About this exercise: Using the data that follows, state the number of lines holding the word "none", and give no other output.

(Supplied information Opens)

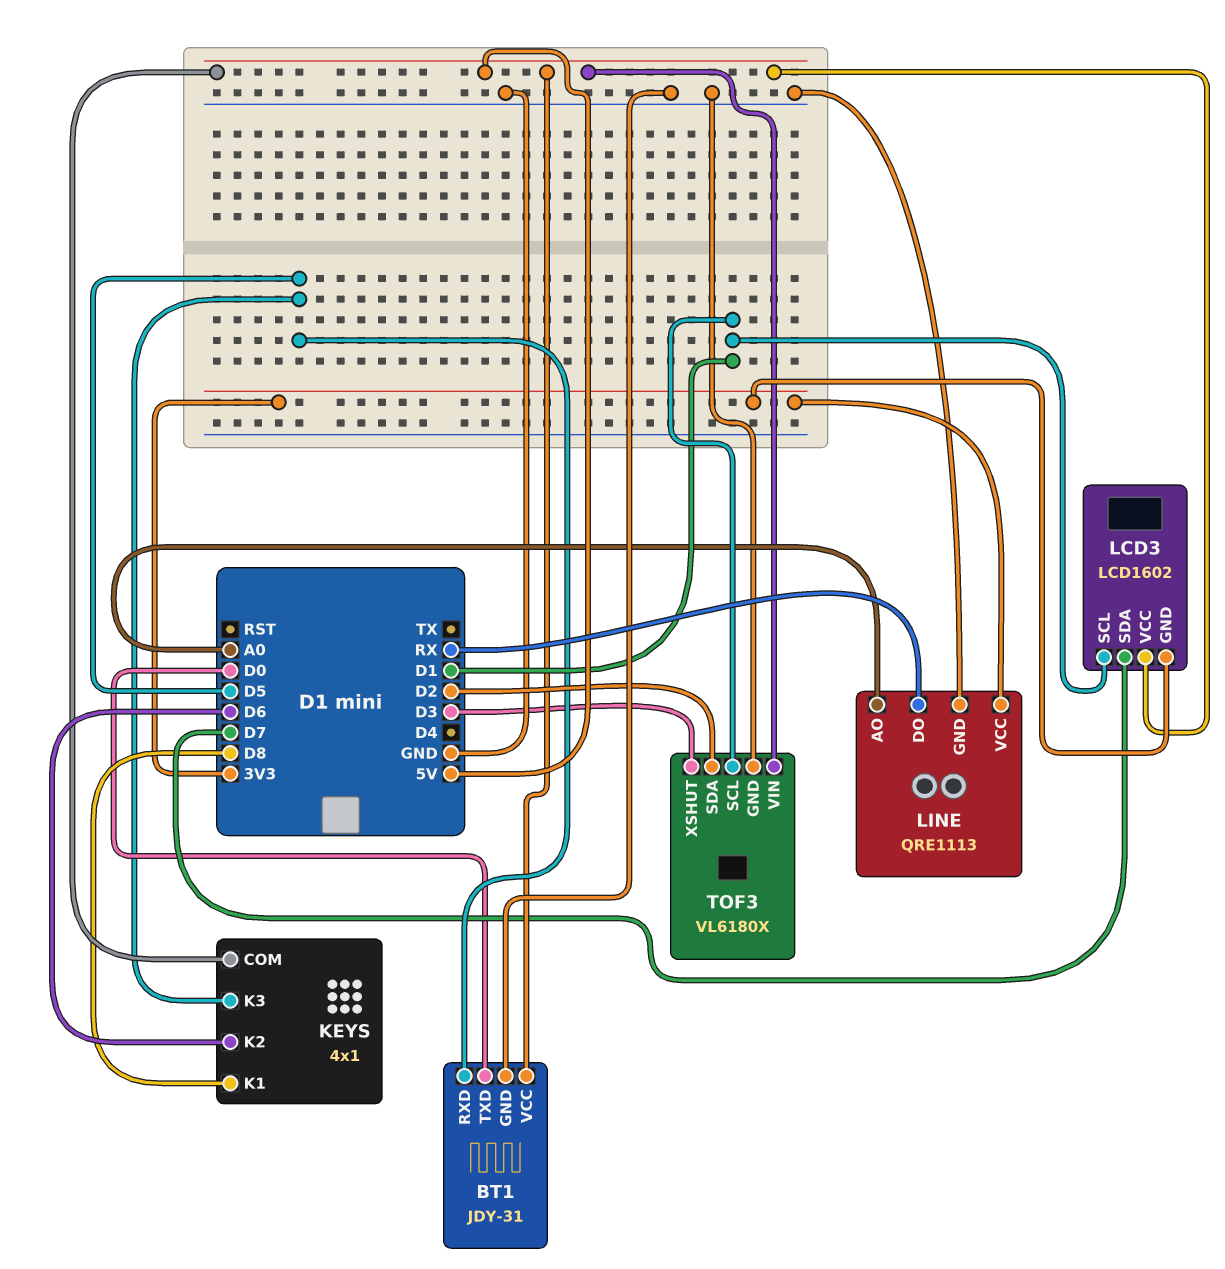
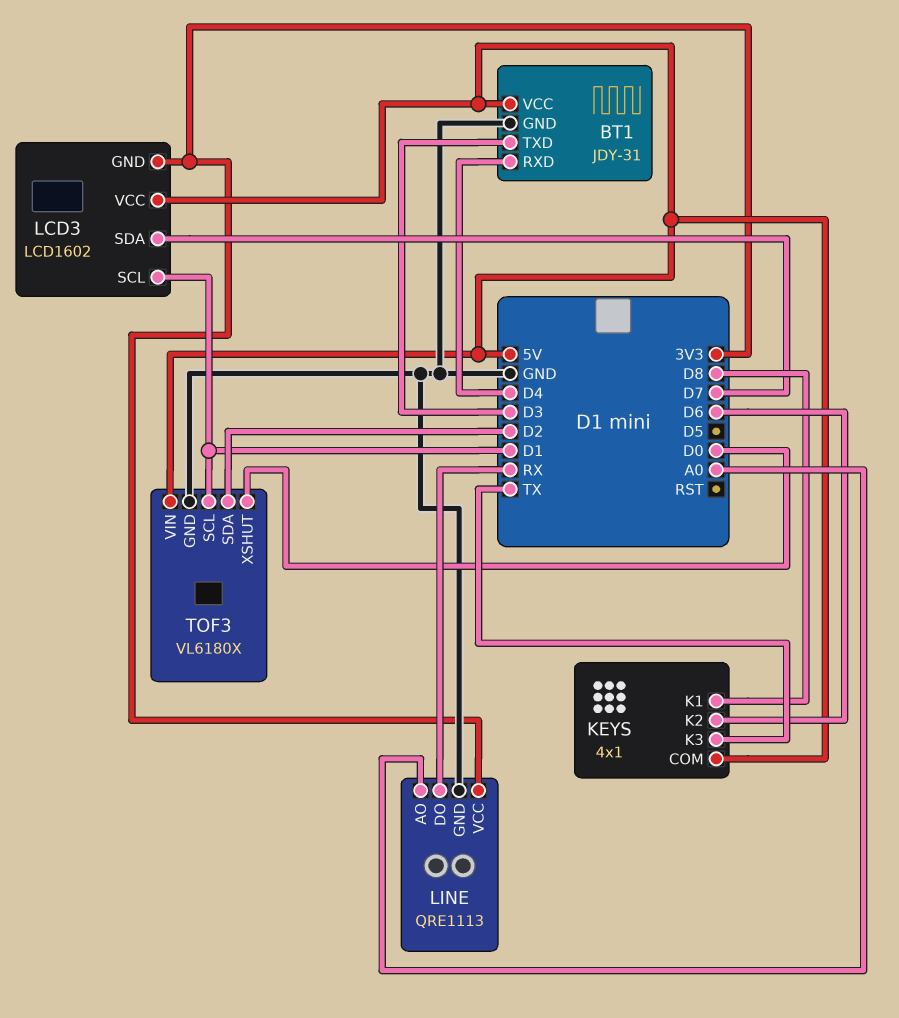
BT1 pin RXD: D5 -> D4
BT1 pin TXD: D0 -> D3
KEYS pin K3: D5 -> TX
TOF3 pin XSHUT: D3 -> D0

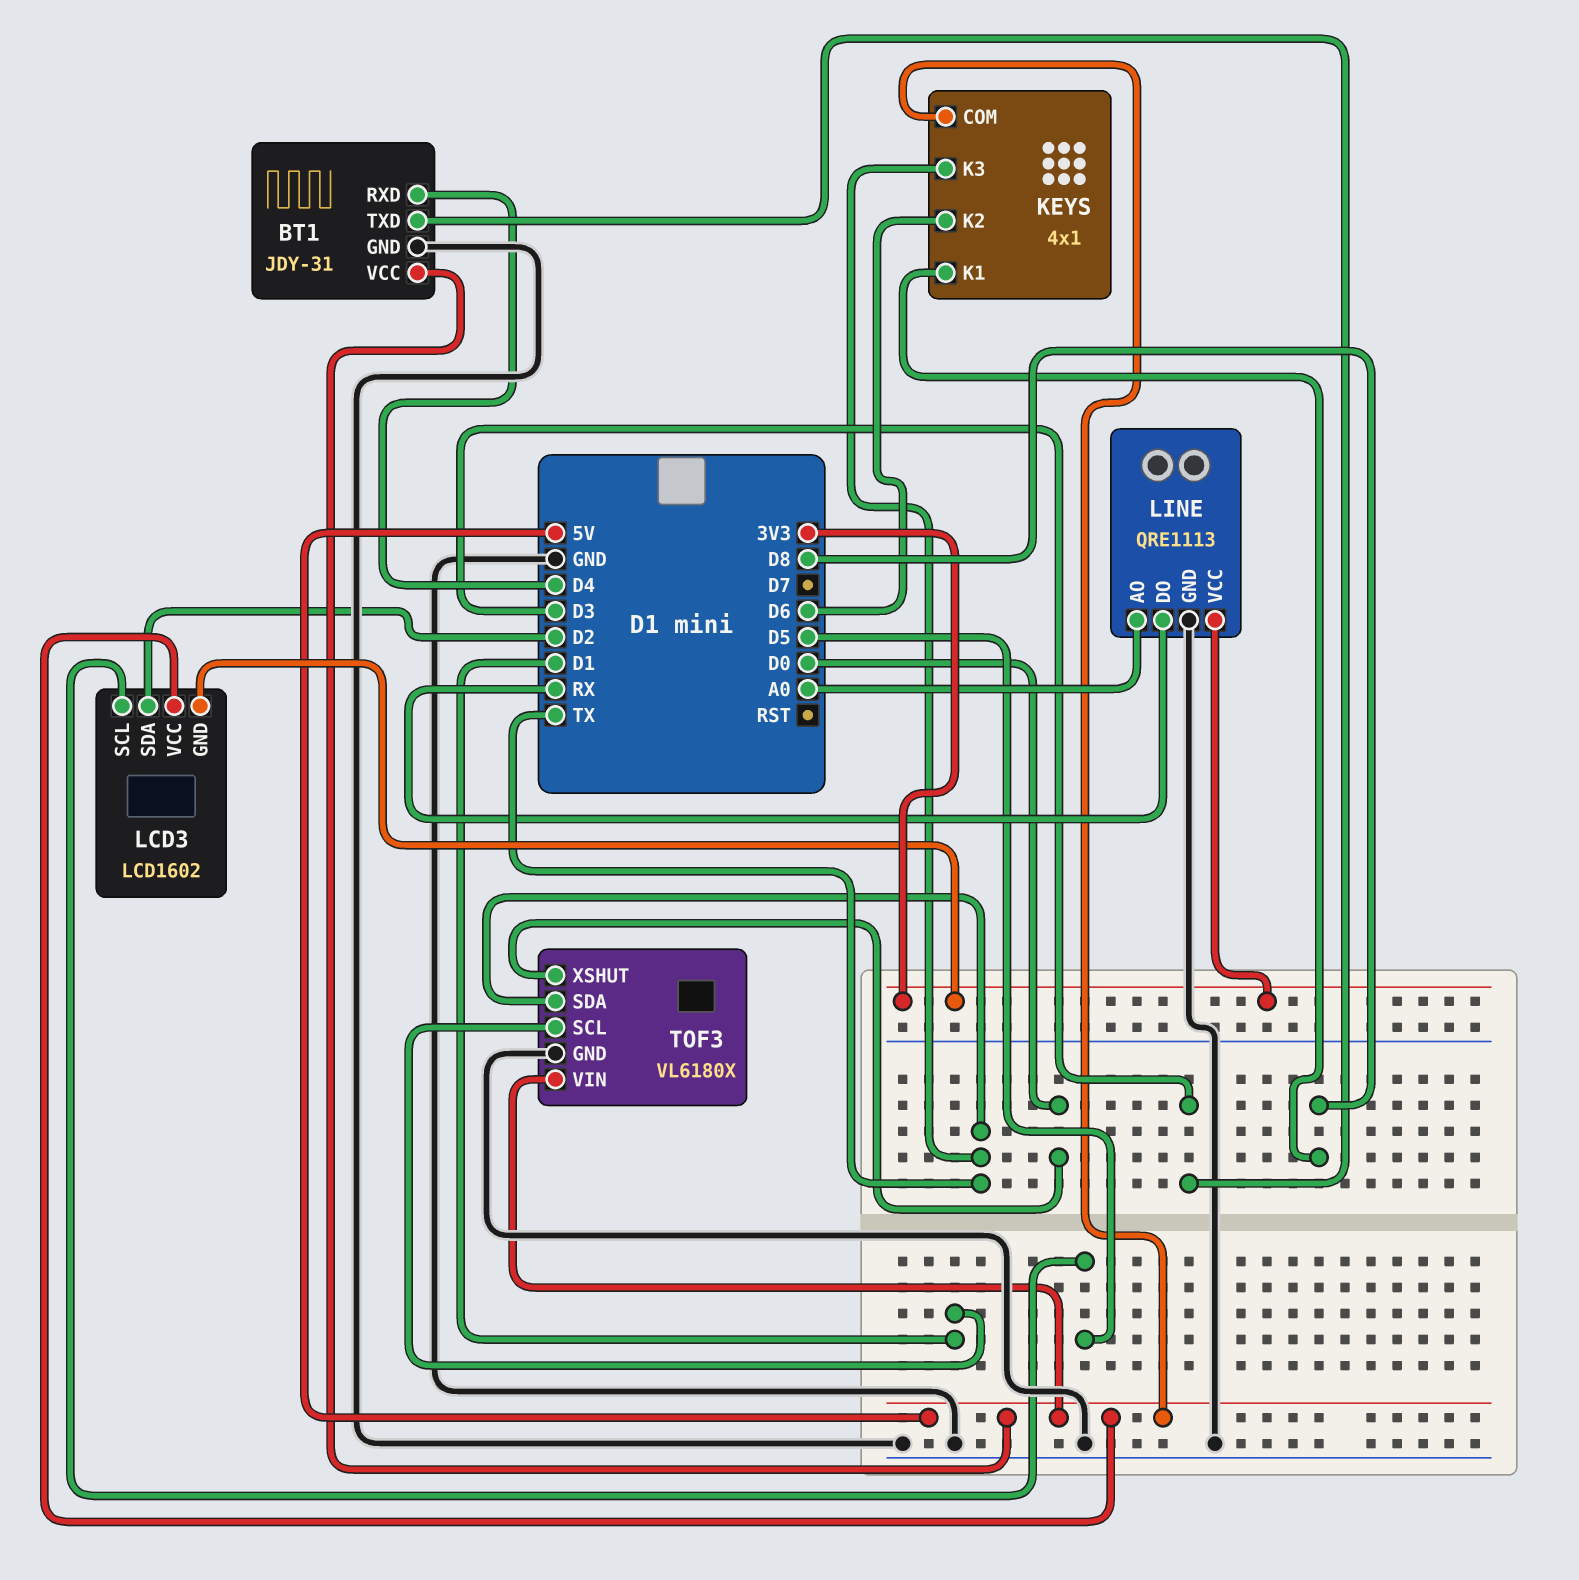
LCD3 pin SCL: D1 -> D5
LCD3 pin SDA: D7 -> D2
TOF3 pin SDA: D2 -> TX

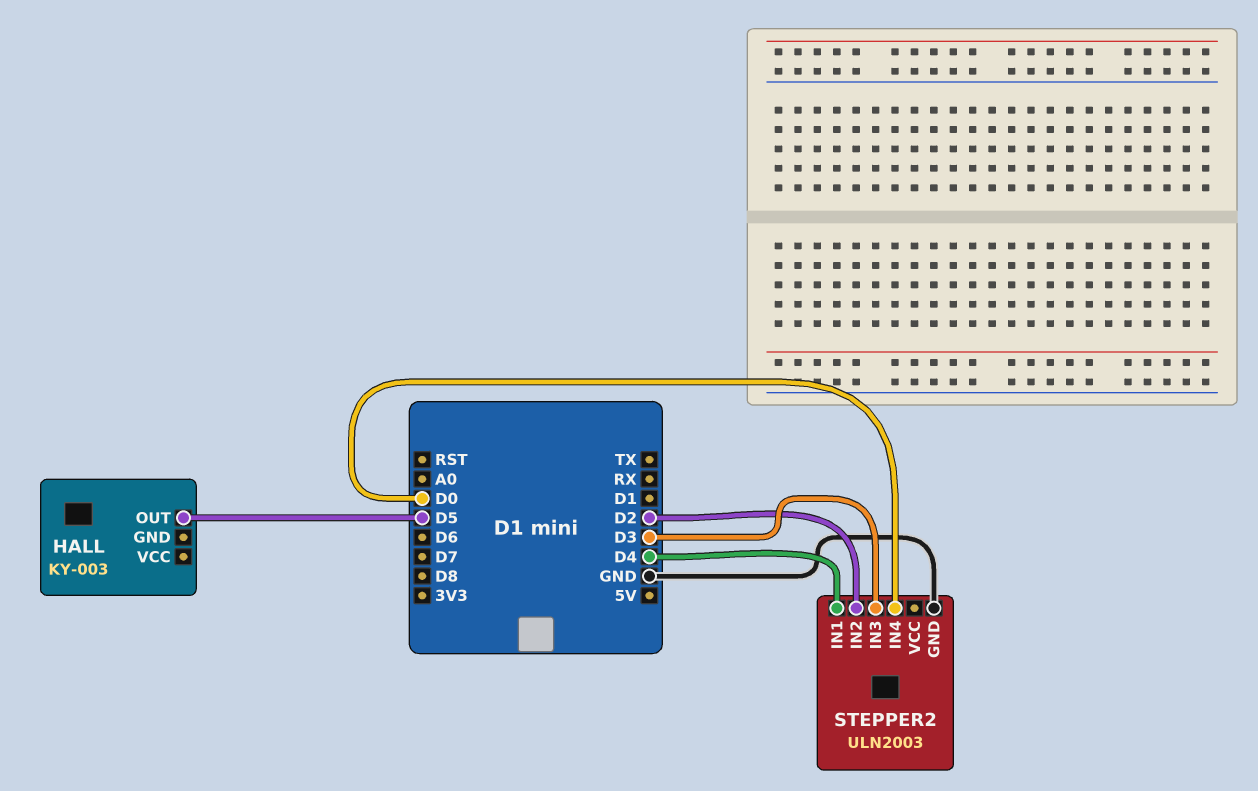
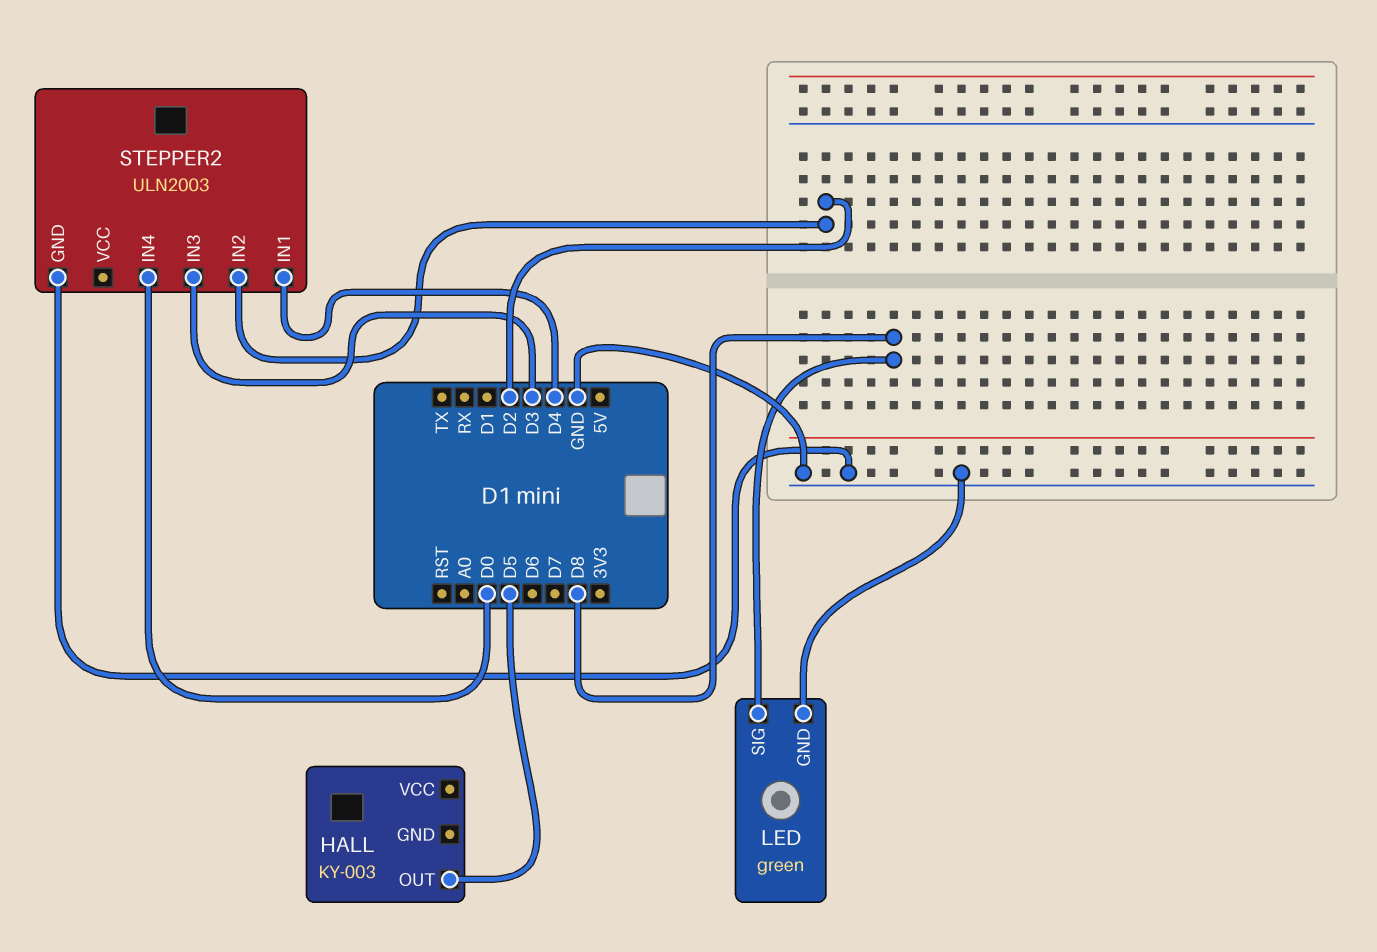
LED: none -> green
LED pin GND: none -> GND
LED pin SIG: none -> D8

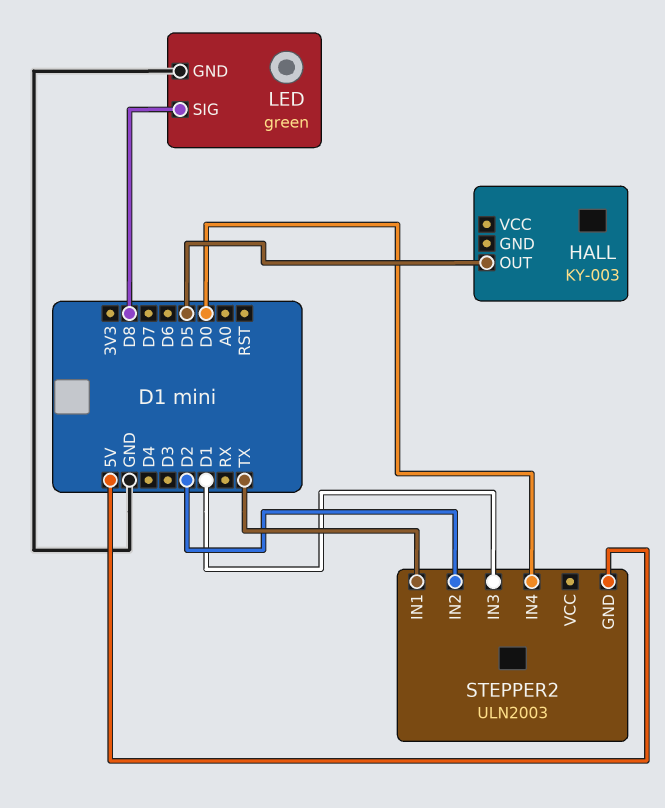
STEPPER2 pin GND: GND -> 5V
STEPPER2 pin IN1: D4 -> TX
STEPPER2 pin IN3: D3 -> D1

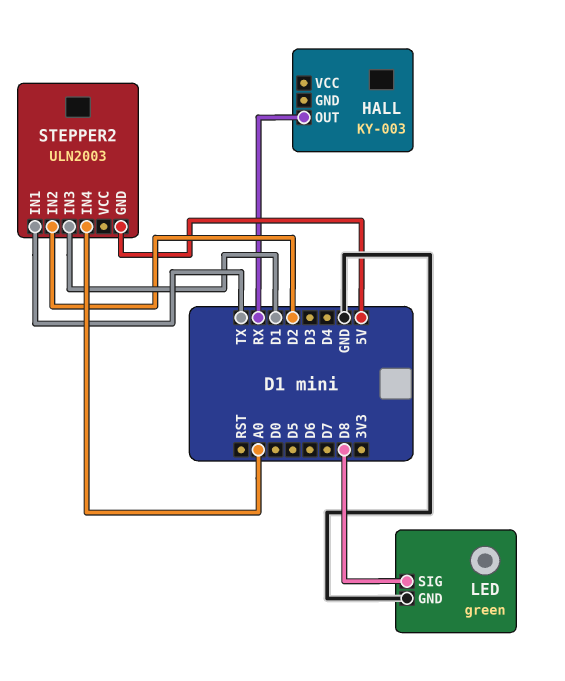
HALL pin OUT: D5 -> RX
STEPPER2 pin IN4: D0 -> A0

(Supplied information Closes)

Expected answer: 3